## EXERCISE REQUIREMENTS
Retype the lines below exactly, from the one that contains "C2: none -> 2.2nF (W39, W40)" through the last, and leave every picture out.

## SUPPLIED ENTRIES

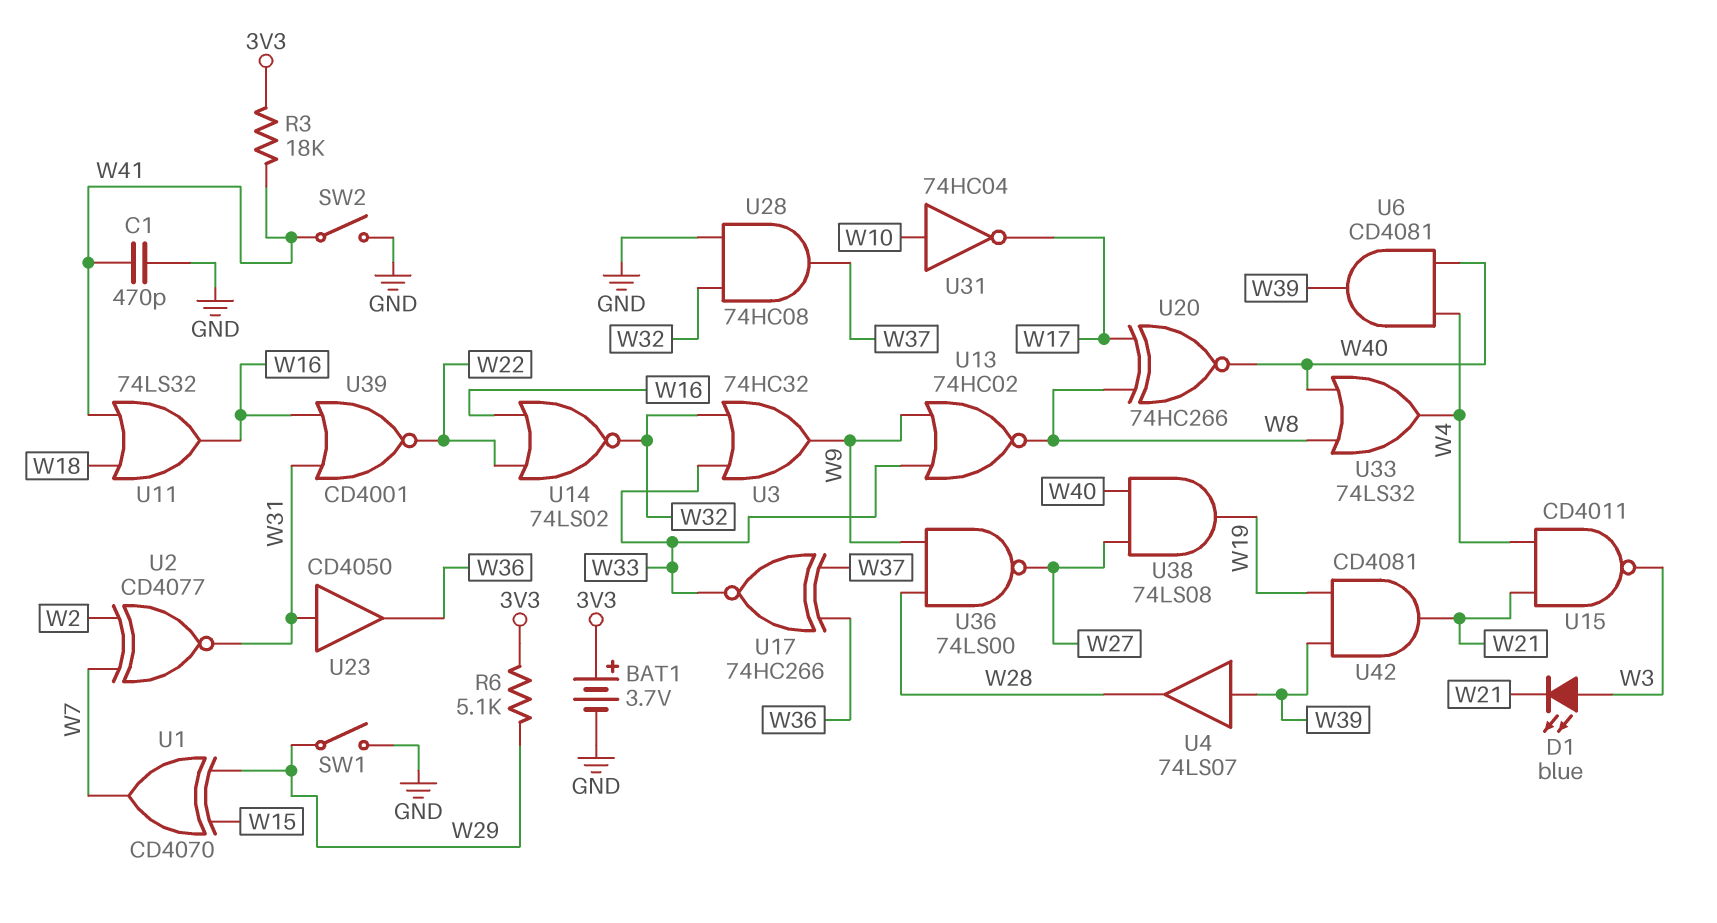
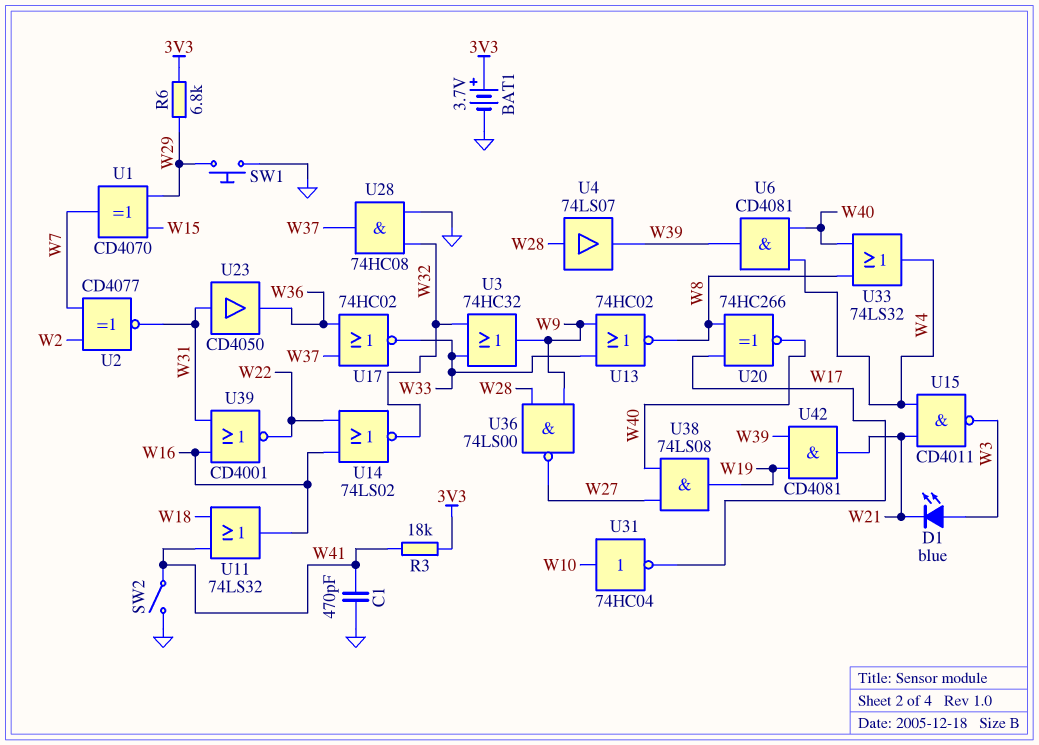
R6: 5.1k (3V3, W29) -> 6.8k (3V3, W29)
SW1: switch (GND, W29) -> button (GND, W29)
U4: buffer 74LS07 (in W39, out W28) -> buffer 74LS07 (in W28, out W39)
U17: XNOR 74HC266 (in W36, in W37, out W33) -> NOR 74HC02 (in W36, in W37, out W33)

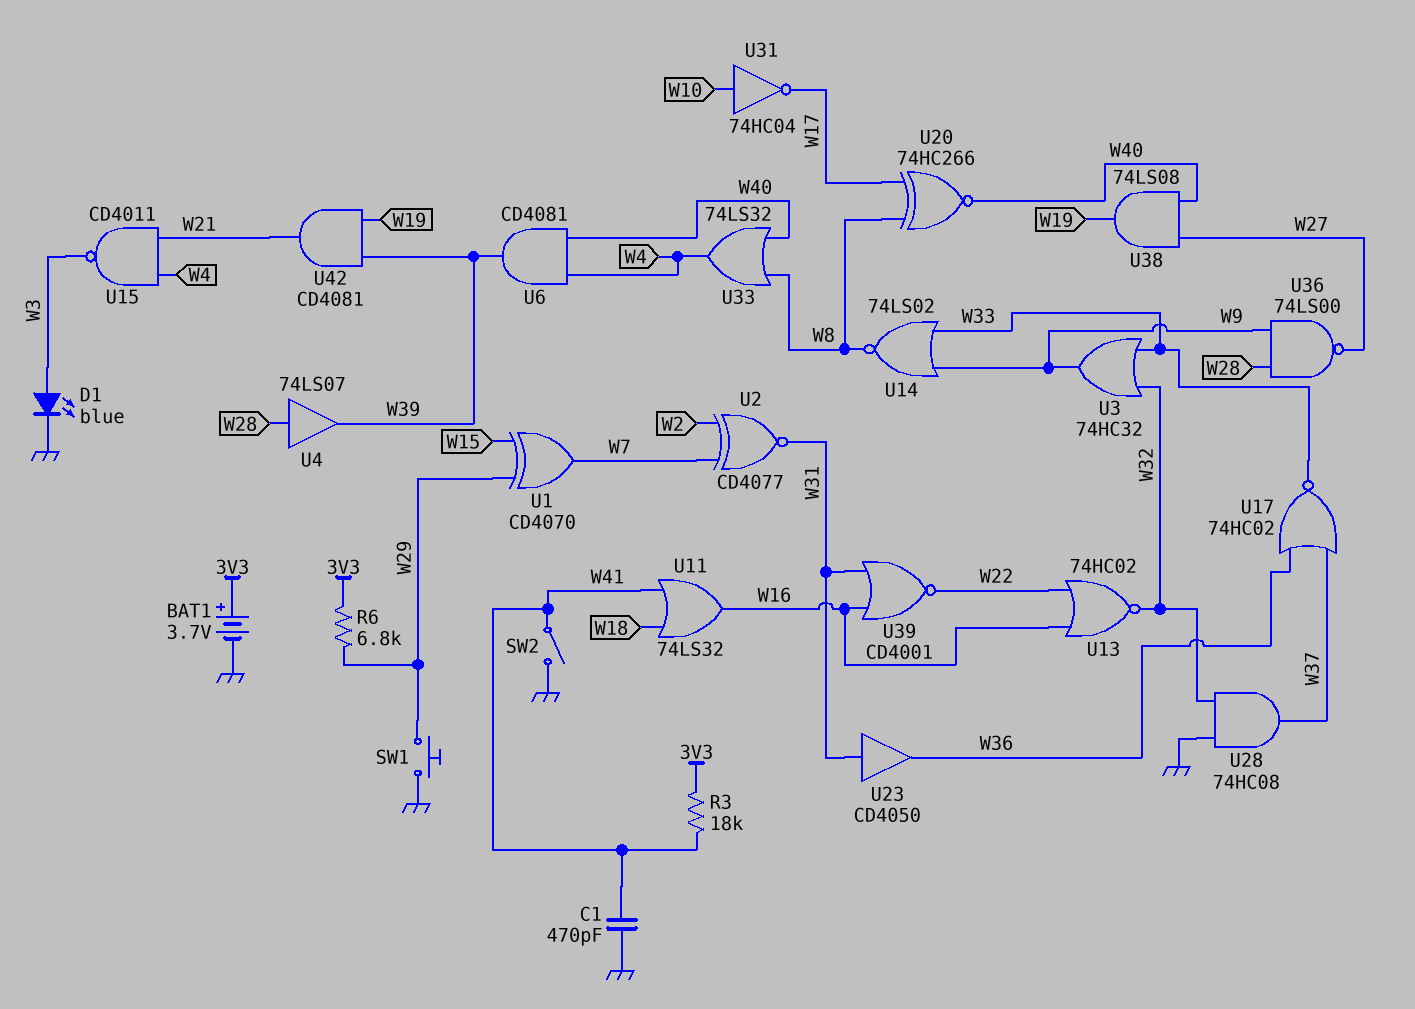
D1: LED blue (A W3, K W21) -> LED blue (A W3, K GND)
U13: NOR 74HC02 (in W9, in W33, out W8) -> NOR 74HC02 (in W16, in W22, out W32)
U14: NOR 74LS02 (in W16, in W22, out W32) -> NOR 74LS02 (in W9, in W33, out W8)

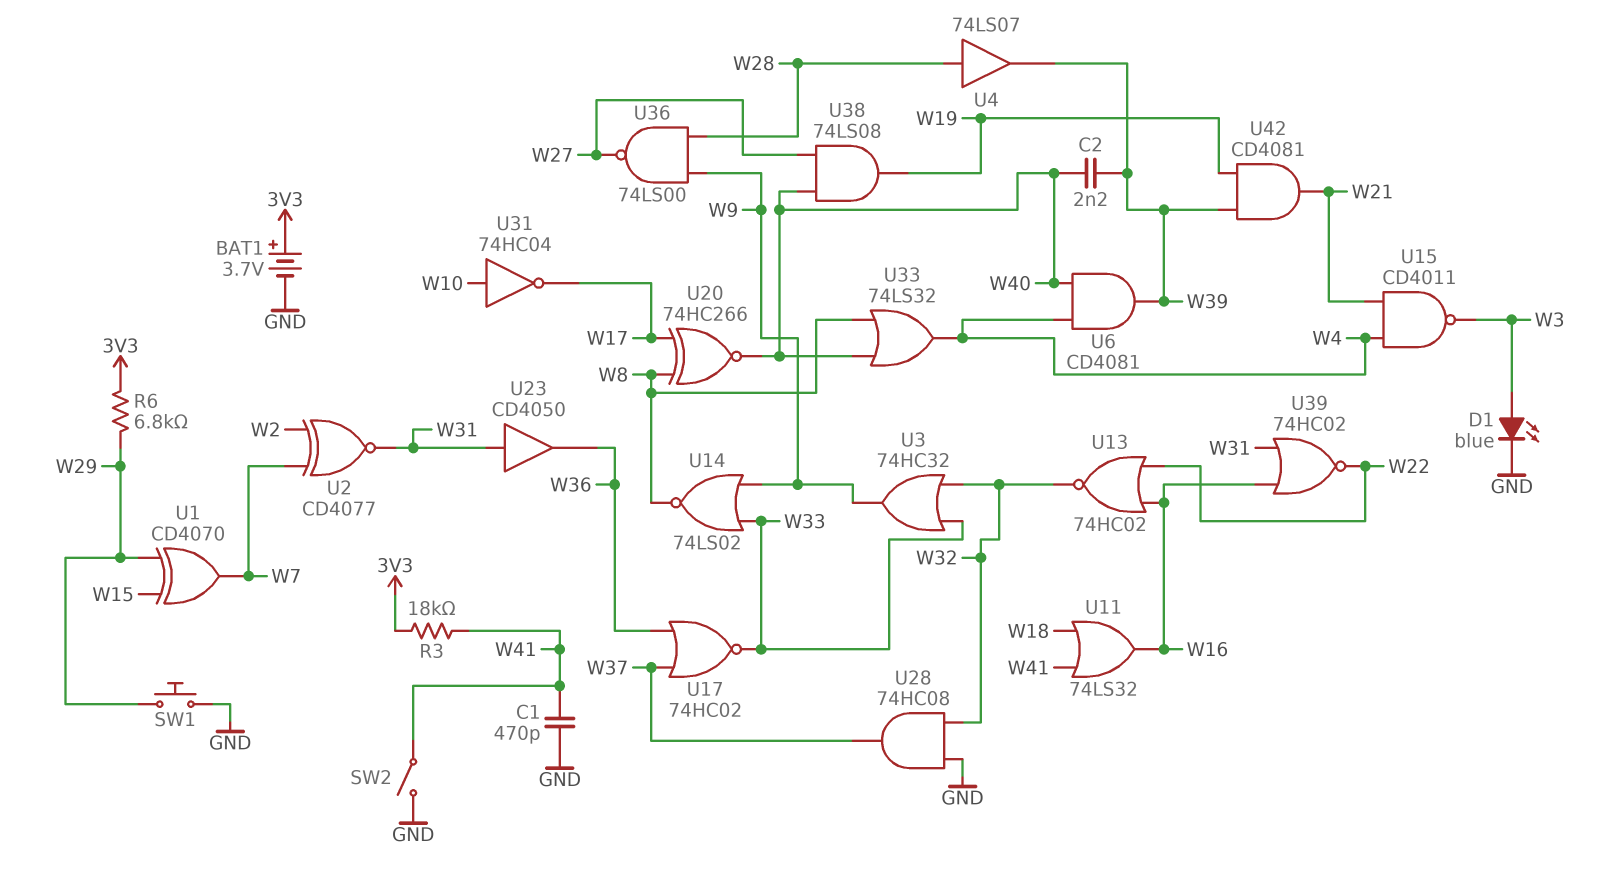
C2: none -> 2.2nF (W39, W40)
U39: NOR CD4001 (in W16, in W31, out W22) -> NOR 74HC02 (in W16, in W31, out W22)

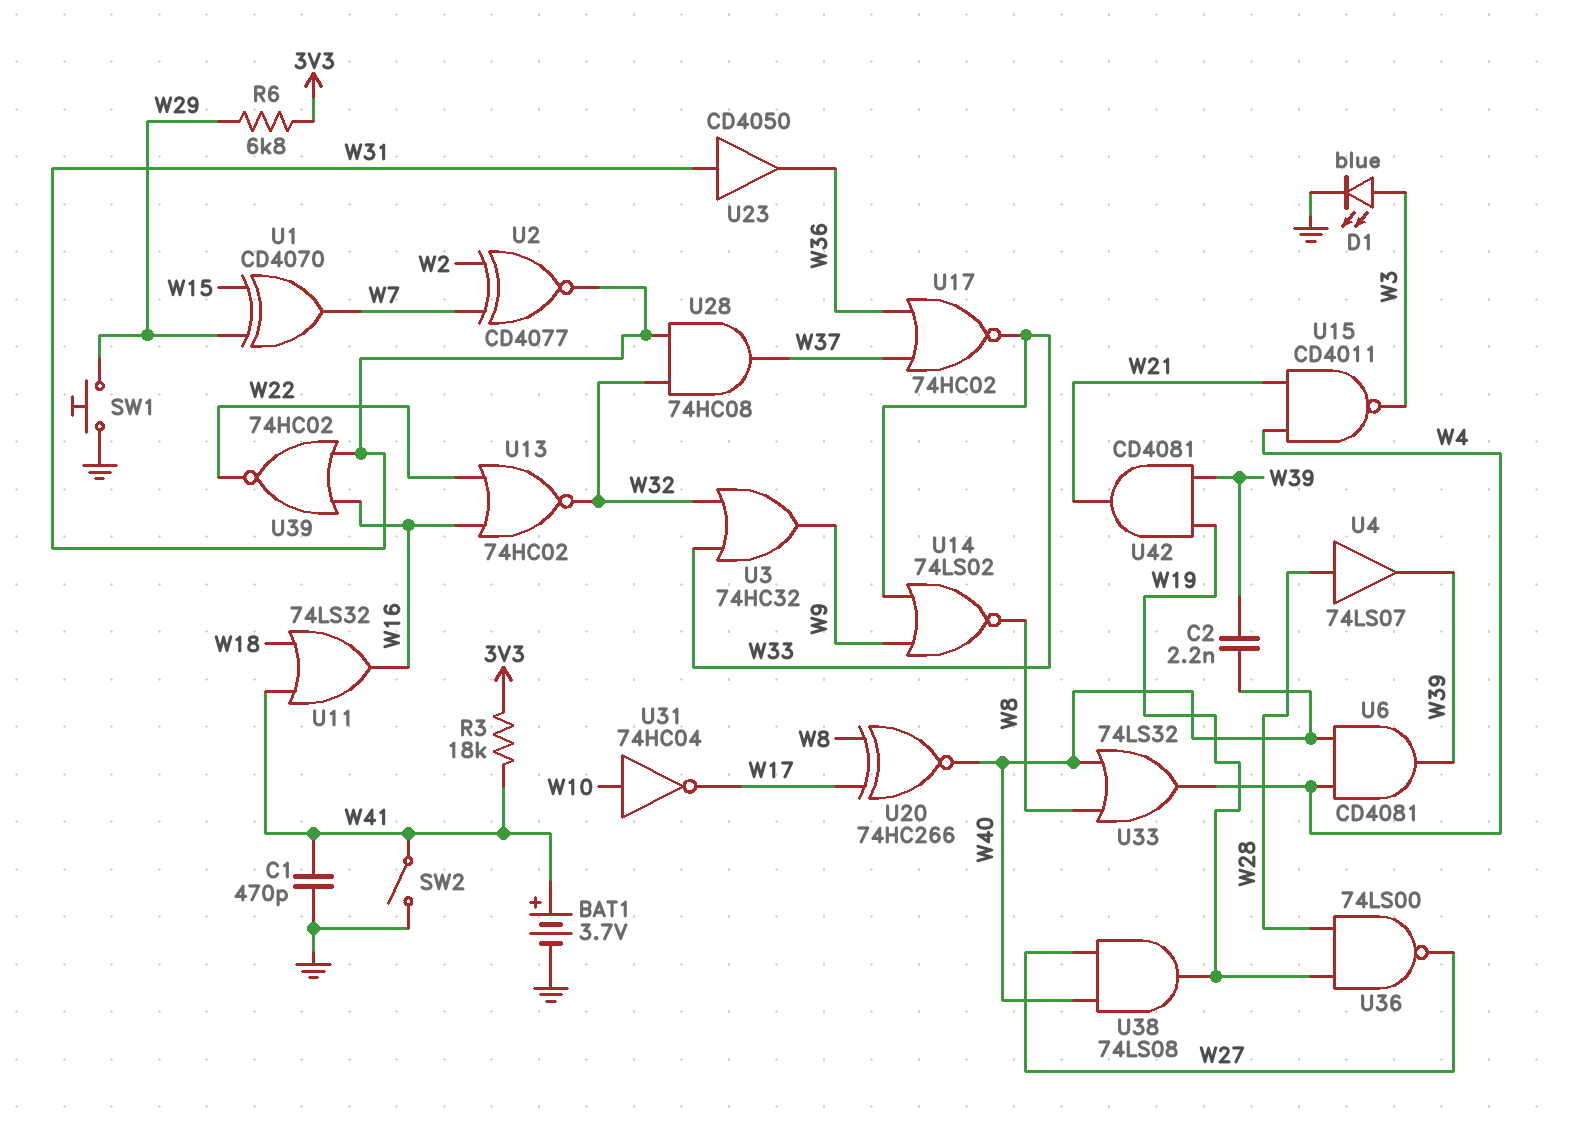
BAT1: 3.7V (plus 3V3, minus GND) -> 3.7V (plus W41, minus GND)
U28: AND 74HC08 (in GND, in W32, out W37) -> AND 74HC08 (in W31, in W32, out W37)
U36: NAND 74LS00 (in W9, in W28, out W27) -> NAND 74LS00 (in W19, in W28, out W27)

## WRITTEN SOLUTION
C2: none -> 2.2nF (W39, W40)
U39: NOR CD4001 (in W16, in W31, out W22) -> NOR 74HC02 (in W16, in W31, out W22)

BAT1: 3.7V (plus 3V3, minus GND) -> 3.7V (plus W41, minus GND)
U28: AND 74HC08 (in GND, in W32, out W37) -> AND 74HC08 (in W31, in W32, out W37)
U36: NAND 74LS00 (in W9, in W28, out W27) -> NAND 74LS00 (in W19, in W28, out W27)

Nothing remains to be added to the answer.